• Exercise aim:
Repeat verbatim, and only, the lines of the data below, beginning at the line that contains "purple ellipse: (32, 746) -> (26, 783), moved" and stopping after the line that contains "brown cross: (99, 85) -> (72, 96), turned -35".

========================================================================

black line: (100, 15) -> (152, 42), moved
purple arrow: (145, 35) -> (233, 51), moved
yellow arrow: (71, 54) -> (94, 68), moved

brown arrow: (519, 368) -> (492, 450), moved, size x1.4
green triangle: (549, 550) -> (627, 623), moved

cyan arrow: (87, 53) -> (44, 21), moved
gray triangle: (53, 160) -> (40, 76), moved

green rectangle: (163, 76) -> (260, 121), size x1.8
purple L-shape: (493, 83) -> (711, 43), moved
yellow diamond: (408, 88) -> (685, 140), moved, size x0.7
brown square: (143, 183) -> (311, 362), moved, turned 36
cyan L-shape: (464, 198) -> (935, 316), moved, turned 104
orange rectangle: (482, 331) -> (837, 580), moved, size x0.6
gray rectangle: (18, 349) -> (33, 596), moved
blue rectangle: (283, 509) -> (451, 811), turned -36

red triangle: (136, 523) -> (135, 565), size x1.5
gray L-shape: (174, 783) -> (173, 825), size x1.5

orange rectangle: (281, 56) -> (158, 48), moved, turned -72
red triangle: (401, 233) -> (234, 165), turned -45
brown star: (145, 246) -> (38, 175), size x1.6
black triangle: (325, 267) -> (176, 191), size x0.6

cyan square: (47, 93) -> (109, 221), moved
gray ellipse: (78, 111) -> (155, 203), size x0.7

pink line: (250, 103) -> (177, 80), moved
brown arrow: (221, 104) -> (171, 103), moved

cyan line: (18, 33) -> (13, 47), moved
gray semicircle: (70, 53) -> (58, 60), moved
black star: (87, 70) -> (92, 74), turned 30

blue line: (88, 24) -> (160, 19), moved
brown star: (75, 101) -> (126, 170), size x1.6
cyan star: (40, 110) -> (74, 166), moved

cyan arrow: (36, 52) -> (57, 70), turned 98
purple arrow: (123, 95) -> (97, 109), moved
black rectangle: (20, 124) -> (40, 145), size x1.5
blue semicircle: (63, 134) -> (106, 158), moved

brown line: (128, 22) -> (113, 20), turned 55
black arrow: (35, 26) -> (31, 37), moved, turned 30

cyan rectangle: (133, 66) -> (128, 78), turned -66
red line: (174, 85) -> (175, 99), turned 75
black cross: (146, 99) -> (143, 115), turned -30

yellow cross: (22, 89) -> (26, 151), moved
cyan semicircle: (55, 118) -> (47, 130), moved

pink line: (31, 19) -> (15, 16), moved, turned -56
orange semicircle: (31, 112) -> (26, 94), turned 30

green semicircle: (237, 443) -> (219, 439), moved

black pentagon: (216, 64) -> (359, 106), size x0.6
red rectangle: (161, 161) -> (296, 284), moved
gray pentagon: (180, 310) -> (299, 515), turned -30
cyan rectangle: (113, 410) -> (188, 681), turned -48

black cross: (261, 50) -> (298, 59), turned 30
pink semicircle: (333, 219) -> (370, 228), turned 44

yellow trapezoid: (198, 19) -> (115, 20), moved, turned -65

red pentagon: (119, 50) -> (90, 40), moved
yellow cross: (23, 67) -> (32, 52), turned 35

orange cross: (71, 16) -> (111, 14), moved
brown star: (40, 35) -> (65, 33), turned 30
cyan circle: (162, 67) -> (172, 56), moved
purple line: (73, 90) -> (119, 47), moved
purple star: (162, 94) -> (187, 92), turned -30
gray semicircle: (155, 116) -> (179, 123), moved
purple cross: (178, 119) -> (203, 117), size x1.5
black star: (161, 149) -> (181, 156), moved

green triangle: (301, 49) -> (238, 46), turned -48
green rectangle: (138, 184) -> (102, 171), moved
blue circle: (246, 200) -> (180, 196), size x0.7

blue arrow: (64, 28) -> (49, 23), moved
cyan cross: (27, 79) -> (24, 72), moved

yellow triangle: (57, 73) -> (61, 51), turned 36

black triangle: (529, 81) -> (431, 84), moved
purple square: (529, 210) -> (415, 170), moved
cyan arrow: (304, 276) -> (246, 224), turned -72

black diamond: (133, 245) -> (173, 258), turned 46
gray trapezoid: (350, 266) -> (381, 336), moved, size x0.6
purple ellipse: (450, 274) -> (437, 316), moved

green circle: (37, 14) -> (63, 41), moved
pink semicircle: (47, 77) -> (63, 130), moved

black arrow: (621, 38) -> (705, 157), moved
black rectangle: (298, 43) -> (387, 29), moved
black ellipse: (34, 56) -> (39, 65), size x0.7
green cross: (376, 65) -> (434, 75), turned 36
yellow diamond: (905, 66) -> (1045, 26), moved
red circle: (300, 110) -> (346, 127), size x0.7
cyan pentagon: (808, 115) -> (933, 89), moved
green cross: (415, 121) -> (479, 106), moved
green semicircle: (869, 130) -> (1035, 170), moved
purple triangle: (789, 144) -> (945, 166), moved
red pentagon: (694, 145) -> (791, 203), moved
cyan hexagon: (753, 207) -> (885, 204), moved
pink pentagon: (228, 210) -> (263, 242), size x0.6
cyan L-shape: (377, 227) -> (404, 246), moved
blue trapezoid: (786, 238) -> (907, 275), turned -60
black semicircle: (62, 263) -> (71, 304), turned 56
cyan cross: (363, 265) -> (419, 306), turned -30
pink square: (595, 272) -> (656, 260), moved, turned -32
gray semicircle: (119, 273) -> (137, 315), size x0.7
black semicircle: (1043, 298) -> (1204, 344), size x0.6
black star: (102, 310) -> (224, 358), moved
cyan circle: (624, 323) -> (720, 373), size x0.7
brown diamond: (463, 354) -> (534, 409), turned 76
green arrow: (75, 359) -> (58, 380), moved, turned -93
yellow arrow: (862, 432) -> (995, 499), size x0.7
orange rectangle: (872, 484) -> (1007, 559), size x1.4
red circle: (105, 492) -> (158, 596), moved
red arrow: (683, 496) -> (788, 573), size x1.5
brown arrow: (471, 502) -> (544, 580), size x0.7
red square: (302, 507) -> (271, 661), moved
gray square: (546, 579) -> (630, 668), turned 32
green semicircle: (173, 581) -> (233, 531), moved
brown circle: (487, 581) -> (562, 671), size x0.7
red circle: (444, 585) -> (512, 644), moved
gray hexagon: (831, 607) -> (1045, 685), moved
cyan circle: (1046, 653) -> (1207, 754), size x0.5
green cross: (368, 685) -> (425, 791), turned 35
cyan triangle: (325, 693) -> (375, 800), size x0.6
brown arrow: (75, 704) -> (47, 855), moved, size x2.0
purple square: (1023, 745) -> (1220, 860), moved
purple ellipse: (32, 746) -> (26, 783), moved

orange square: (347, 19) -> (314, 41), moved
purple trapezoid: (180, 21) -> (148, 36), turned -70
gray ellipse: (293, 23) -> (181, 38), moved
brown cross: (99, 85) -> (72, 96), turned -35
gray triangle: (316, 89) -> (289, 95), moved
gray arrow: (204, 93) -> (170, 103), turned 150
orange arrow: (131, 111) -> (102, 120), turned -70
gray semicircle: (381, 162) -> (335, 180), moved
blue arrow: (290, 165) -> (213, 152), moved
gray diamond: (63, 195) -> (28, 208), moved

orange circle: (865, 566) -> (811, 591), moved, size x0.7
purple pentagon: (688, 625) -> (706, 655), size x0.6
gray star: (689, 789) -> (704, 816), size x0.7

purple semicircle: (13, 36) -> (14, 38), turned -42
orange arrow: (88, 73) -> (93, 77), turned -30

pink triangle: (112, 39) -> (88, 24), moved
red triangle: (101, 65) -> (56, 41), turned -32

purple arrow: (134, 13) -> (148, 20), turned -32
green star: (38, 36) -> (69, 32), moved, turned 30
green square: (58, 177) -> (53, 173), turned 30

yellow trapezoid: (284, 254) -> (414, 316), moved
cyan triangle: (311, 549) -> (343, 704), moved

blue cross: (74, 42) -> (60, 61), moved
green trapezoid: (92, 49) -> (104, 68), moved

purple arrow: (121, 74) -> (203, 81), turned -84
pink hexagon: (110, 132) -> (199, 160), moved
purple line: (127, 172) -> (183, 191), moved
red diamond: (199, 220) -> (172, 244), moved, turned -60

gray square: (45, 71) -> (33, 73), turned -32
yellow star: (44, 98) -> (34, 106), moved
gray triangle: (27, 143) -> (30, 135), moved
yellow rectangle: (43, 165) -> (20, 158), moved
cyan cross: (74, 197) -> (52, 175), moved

========================================================================

• Output of the exercise:
purple ellipse: (32, 746) -> (26, 783), moved

orange square: (347, 19) -> (314, 41), moved
purple trapezoid: (180, 21) -> (148, 36), turned -70
gray ellipse: (293, 23) -> (181, 38), moved
brown cross: (99, 85) -> (72, 96), turned -35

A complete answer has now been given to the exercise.